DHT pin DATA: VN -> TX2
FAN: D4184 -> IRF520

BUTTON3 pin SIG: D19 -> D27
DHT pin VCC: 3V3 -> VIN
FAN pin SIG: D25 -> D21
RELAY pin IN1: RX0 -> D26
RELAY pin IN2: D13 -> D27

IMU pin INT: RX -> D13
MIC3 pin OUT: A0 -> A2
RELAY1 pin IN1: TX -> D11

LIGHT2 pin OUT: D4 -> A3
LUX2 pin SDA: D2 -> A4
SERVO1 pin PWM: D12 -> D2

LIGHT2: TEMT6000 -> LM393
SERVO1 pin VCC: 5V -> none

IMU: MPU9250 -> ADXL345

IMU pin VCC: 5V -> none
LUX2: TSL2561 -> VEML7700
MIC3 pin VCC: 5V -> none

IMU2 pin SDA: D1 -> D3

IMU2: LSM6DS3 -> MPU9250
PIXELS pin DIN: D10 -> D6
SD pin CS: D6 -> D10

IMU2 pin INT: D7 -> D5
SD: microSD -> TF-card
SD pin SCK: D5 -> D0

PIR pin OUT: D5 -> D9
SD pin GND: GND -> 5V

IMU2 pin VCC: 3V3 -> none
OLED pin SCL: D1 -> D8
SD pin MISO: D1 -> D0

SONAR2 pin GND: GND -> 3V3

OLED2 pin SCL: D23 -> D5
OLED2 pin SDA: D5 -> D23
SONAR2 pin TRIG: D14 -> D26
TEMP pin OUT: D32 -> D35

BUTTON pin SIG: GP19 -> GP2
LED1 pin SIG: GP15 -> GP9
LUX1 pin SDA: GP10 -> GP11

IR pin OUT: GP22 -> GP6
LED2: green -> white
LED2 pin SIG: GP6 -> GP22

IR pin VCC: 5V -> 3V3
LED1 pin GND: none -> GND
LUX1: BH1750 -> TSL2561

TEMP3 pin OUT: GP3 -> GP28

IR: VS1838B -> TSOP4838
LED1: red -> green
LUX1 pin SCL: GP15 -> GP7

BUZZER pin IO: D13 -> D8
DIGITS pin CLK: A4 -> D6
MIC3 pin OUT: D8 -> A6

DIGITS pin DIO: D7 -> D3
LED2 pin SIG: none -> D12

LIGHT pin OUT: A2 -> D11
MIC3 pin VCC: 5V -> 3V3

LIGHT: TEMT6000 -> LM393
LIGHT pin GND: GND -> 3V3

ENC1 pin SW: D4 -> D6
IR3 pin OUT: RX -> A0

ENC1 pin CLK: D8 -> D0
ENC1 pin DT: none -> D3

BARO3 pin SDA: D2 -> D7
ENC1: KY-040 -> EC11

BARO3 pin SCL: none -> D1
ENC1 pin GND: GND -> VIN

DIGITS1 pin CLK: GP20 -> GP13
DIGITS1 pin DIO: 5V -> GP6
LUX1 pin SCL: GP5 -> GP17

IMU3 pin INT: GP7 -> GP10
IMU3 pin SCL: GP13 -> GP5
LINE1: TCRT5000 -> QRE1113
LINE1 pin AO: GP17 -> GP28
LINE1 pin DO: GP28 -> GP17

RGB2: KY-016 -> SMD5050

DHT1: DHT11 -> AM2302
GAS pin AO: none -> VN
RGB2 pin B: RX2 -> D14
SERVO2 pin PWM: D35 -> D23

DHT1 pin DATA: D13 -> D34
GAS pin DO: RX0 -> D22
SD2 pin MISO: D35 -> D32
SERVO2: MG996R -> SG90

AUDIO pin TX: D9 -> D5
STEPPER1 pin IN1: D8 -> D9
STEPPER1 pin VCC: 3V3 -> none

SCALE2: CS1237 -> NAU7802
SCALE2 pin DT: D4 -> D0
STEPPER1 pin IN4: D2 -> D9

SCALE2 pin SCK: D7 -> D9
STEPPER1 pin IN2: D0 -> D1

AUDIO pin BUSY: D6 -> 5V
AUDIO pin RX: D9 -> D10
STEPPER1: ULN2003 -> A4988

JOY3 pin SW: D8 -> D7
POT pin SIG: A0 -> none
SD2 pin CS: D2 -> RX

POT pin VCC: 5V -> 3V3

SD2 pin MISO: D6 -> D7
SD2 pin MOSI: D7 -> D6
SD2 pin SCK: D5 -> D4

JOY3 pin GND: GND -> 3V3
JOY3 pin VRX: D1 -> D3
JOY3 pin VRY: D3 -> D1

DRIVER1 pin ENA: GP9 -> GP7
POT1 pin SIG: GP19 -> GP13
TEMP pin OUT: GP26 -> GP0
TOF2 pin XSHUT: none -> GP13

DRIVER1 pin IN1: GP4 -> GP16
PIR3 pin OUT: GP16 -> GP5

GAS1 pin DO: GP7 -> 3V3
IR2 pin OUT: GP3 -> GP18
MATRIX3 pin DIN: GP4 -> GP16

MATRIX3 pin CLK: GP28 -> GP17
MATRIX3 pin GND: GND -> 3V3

==================================================

* [TASK BRIEF]: Begin at the line that has "LIGHT2: TEMT6000 -> LM393" in the entries above; stop after the line that has "SONAR2 pin GND: GND -> 3V3". Transcribe exactly those lines and no others.

* [YOUR SOLUTION]:
LIGHT2: TEMT6000 -> LM393
SERVO1 pin VCC: 5V -> none

IMU: MPU9250 -> ADXL345

IMU pin VCC: 5V -> none
LUX2: TSL2561 -> VEML7700
MIC3 pin VCC: 5V -> none

IMU2 pin SDA: D1 -> D3

IMU2: LSM6DS3 -> MPU9250
PIXELS pin DIN: D10 -> D6
SD pin CS: D6 -> D10

IMU2 pin INT: D7 -> D5
SD: microSD -> TF-card
SD pin SCK: D5 -> D0

PIR pin OUT: D5 -> D9
SD pin GND: GND -> 5V

IMU2 pin VCC: 3V3 -> none
OLED pin SCL: D1 -> D8
SD pin MISO: D1 -> D0

SONAR2 pin GND: GND -> 3V3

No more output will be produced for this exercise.